Task description — Echo the entries below word for word, from the start of the entries through the line containing "gray rectangle: moved 1 px left, 4 px down", that line included, and nothing past it.

Data items —
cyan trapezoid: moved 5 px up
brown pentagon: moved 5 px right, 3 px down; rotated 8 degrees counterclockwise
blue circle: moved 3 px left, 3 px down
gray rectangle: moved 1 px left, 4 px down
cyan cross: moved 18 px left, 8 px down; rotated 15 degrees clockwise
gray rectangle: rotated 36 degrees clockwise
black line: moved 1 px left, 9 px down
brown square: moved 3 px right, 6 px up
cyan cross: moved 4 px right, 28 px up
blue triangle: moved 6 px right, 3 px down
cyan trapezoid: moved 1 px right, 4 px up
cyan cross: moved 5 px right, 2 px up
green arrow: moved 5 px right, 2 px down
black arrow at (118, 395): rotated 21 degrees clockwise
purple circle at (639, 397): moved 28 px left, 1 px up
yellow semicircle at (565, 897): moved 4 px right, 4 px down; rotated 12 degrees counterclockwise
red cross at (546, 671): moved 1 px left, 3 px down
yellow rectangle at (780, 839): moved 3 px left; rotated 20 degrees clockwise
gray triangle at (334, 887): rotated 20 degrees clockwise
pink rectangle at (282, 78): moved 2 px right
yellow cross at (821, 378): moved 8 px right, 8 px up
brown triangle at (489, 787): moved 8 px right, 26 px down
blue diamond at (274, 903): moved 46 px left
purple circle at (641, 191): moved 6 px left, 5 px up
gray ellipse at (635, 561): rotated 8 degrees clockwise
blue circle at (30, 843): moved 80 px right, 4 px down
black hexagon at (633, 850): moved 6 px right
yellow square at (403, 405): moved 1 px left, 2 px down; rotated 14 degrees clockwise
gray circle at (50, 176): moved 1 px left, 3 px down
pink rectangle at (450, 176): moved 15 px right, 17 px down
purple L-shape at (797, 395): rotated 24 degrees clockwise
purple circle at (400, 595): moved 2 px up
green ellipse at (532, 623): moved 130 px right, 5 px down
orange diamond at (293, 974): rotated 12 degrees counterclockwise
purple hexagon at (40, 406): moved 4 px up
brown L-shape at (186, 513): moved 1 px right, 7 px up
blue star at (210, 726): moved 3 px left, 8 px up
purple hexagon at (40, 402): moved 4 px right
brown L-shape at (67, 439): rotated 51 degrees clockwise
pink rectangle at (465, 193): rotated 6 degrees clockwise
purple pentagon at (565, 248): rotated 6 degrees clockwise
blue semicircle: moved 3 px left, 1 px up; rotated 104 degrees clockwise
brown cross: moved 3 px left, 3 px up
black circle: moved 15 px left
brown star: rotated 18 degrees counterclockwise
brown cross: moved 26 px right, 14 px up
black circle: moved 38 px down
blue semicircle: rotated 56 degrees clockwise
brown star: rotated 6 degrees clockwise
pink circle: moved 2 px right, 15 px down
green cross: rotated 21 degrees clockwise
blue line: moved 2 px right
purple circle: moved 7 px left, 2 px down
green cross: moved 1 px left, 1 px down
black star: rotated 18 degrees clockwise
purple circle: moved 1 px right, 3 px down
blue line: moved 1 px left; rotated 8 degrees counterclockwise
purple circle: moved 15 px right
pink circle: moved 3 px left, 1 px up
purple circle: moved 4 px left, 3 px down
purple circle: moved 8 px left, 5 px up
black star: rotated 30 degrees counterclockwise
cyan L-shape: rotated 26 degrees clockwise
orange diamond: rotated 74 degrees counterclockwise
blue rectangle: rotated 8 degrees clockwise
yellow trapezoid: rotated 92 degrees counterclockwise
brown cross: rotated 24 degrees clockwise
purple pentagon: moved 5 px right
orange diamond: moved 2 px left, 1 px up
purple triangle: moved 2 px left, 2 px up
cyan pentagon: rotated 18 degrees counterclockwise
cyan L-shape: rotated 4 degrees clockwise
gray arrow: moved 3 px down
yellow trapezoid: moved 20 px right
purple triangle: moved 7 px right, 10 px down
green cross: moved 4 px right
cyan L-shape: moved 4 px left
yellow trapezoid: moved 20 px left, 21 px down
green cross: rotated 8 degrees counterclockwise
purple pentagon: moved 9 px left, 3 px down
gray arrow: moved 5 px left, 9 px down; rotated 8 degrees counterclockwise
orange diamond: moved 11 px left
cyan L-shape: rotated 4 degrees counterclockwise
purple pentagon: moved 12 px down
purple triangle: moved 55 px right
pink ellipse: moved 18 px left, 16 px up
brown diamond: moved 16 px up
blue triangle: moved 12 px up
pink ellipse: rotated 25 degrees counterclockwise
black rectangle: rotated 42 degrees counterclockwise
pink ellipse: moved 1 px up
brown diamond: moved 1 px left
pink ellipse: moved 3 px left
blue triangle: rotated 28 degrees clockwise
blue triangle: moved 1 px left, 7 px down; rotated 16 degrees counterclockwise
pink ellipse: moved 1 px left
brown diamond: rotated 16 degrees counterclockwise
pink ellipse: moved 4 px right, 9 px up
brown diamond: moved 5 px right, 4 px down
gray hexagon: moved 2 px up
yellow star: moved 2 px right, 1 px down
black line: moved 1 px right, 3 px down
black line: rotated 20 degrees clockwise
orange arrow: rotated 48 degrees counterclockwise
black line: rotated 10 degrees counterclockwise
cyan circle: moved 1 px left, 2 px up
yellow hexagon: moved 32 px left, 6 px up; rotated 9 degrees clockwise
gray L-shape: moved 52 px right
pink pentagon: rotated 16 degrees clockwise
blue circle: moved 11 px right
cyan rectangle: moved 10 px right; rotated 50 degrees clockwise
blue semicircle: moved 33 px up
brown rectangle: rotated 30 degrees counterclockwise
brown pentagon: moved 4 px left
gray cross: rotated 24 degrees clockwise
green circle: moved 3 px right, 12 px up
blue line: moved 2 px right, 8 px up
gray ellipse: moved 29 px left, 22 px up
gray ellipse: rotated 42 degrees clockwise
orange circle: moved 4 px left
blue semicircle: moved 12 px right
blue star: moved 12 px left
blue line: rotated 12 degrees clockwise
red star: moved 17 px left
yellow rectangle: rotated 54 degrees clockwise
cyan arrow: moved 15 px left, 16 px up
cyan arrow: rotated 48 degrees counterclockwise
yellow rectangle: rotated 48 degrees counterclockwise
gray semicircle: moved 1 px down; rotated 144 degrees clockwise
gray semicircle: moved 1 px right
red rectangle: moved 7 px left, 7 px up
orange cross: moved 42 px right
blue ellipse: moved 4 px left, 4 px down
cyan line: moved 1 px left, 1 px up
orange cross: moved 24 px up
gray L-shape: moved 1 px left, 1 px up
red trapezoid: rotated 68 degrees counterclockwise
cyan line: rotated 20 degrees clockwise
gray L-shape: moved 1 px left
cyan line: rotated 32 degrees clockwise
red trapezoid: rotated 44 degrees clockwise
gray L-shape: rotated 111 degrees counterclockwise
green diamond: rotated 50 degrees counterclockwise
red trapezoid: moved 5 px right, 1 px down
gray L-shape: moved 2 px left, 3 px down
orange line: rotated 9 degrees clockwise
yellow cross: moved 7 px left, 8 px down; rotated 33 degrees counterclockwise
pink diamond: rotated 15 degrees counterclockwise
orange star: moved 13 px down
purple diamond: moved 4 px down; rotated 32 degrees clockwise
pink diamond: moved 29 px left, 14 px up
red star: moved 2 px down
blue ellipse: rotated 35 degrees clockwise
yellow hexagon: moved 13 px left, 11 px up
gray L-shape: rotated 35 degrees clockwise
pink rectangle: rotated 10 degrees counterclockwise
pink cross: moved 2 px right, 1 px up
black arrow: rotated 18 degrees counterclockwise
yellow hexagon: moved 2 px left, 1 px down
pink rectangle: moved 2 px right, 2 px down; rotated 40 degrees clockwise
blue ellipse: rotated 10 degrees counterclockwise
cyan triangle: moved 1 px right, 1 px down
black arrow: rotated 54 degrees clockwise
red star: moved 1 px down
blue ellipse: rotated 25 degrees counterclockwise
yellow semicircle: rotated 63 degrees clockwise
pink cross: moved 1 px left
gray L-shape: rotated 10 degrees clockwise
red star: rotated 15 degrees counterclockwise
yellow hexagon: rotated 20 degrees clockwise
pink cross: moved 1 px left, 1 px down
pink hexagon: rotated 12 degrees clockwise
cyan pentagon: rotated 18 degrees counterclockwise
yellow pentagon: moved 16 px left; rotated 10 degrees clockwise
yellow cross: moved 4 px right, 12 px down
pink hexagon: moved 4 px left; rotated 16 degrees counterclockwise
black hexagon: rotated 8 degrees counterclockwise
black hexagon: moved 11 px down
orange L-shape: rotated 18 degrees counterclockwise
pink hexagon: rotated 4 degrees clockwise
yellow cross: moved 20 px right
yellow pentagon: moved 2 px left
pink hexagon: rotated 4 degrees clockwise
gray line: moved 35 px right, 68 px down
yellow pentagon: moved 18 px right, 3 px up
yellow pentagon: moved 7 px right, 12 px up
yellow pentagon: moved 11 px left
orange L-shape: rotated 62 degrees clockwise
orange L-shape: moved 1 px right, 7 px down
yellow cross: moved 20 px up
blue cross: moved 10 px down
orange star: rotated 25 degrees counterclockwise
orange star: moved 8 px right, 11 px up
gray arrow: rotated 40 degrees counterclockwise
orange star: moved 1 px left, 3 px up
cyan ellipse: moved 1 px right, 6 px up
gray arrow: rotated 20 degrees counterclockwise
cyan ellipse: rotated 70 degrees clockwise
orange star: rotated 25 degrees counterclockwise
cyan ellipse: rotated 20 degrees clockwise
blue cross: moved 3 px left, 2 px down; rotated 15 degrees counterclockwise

Output for this exercise —
cyan trapezoid: moved 5 px up
brown pentagon: moved 5 px right, 3 px down; rotated 8 degrees counterclockwise
blue circle: moved 3 px left, 3 px down
gray rectangle: moved 1 px left, 4 px down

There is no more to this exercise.